------ Records to use ------

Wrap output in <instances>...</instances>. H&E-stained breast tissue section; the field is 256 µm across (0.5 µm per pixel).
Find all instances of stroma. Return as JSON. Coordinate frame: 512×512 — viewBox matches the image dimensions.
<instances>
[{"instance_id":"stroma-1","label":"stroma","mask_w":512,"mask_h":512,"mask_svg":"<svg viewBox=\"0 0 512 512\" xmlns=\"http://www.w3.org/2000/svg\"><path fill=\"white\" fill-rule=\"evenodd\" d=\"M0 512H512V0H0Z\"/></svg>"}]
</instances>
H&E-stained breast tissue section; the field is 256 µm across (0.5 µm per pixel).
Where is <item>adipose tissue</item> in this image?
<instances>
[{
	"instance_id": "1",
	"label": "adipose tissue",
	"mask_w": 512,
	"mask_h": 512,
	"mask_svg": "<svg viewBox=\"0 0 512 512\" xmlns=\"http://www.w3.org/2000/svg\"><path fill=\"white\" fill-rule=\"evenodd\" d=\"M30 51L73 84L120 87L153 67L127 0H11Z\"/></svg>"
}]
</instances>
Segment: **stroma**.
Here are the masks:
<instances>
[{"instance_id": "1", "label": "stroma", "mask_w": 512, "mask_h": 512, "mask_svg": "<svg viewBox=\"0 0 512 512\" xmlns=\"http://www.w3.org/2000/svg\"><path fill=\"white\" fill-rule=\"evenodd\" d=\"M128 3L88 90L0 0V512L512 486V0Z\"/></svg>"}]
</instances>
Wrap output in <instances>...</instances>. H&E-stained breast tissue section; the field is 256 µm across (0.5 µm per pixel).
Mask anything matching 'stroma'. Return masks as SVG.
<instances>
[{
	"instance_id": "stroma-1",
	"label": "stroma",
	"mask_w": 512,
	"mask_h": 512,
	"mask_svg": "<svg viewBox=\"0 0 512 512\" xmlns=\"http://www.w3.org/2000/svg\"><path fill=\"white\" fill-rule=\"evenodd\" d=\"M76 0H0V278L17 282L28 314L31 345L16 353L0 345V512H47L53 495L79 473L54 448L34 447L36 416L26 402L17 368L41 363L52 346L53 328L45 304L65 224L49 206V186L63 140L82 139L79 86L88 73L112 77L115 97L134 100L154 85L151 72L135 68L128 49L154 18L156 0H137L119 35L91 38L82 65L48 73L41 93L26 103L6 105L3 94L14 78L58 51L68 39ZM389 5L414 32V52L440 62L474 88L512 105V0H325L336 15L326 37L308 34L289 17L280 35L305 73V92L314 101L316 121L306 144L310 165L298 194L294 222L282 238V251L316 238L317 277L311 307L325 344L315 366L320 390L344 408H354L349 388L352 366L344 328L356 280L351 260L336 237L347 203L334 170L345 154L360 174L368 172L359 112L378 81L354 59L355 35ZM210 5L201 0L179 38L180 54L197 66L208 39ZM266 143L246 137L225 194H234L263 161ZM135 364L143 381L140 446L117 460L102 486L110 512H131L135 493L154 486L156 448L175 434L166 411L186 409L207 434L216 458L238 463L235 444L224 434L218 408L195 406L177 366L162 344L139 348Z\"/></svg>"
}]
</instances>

------

● **What is required**
The listing above must be transcribed exactly, line by line.

● **The response**
Wrap output in <instances>...</instances>. H&E-stained breast tissue section; the field is 256 µm across (0.5 µm per pixel).
Find all instances of stroma. Return as JSON. Coordinate frame: 512×512 — viewBox matches the image dimensions.
<instances>
[{"instance_id":"stroma-1","label":"stroma","mask_w":512,"mask_h":512,"mask_svg":"<svg viewBox=\"0 0 512 512\" xmlns=\"http://www.w3.org/2000/svg\"><path fill=\"white\" fill-rule=\"evenodd\" d=\"M0 512H512V0H0Z\"/></svg>"}]
</instances>
H&E-stained breast tissue section; the field is 256 µm across (0.5 µm per pixel).
Where is <item>adipose tissue</item> in this image?
<instances>
[{
	"instance_id": "1",
	"label": "adipose tissue",
	"mask_w": 512,
	"mask_h": 512,
	"mask_svg": "<svg viewBox=\"0 0 512 512\" xmlns=\"http://www.w3.org/2000/svg\"><path fill=\"white\" fill-rule=\"evenodd\" d=\"M30 51L73 84L120 87L153 67L127 0H11Z\"/></svg>"
}]
</instances>
Segment: **stroma**.
Here are the masks:
<instances>
[{"instance_id": "1", "label": "stroma", "mask_w": 512, "mask_h": 512, "mask_svg": "<svg viewBox=\"0 0 512 512\" xmlns=\"http://www.w3.org/2000/svg\"><path fill=\"white\" fill-rule=\"evenodd\" d=\"M128 3L88 90L0 0V512L512 486V0Z\"/></svg>"}]
</instances>
Wrap output in <instances>...</instances>. H&E-stained breast tissue section; the field is 256 µm across (0.5 µm per pixel).
Mask anything matching 'stroma'. Return masks as SVG.
<instances>
[{
	"instance_id": "stroma-1",
	"label": "stroma",
	"mask_w": 512,
	"mask_h": 512,
	"mask_svg": "<svg viewBox=\"0 0 512 512\" xmlns=\"http://www.w3.org/2000/svg\"><path fill=\"white\" fill-rule=\"evenodd\" d=\"M76 0H0V278L17 282L28 314L31 345L16 353L0 345V512H47L53 495L79 473L54 448L34 447L36 416L26 402L17 368L41 363L52 346L53 328L45 304L65 224L49 206V186L63 140L82 139L79 86L88 73L112 77L115 97L134 100L154 85L151 72L135 68L128 49L154 18L156 0H137L119 35L91 38L82 65L48 73L41 93L26 103L6 105L3 94L14 78L58 51L68 39ZM389 5L414 32V52L440 62L474 88L512 105V0H325L336 15L326 37L308 34L289 17L280 35L305 73V92L314 101L316 121L306 144L310 165L298 194L294 222L282 238V251L316 238L317 277L311 307L325 344L315 366L320 390L344 408H354L349 388L352 366L344 328L356 280L351 260L336 237L347 203L334 170L345 154L360 174L368 172L359 112L378 81L354 59L355 35ZM210 5L201 0L179 38L180 54L197 66L208 39ZM266 143L246 137L225 194H234L263 161ZM135 364L143 381L140 446L117 460L102 486L110 512H131L135 493L154 486L156 448L175 434L166 411L186 409L207 434L216 458L238 463L235 444L224 434L218 408L195 406L177 366L162 344L139 348Z\"/></svg>"
}]
</instances>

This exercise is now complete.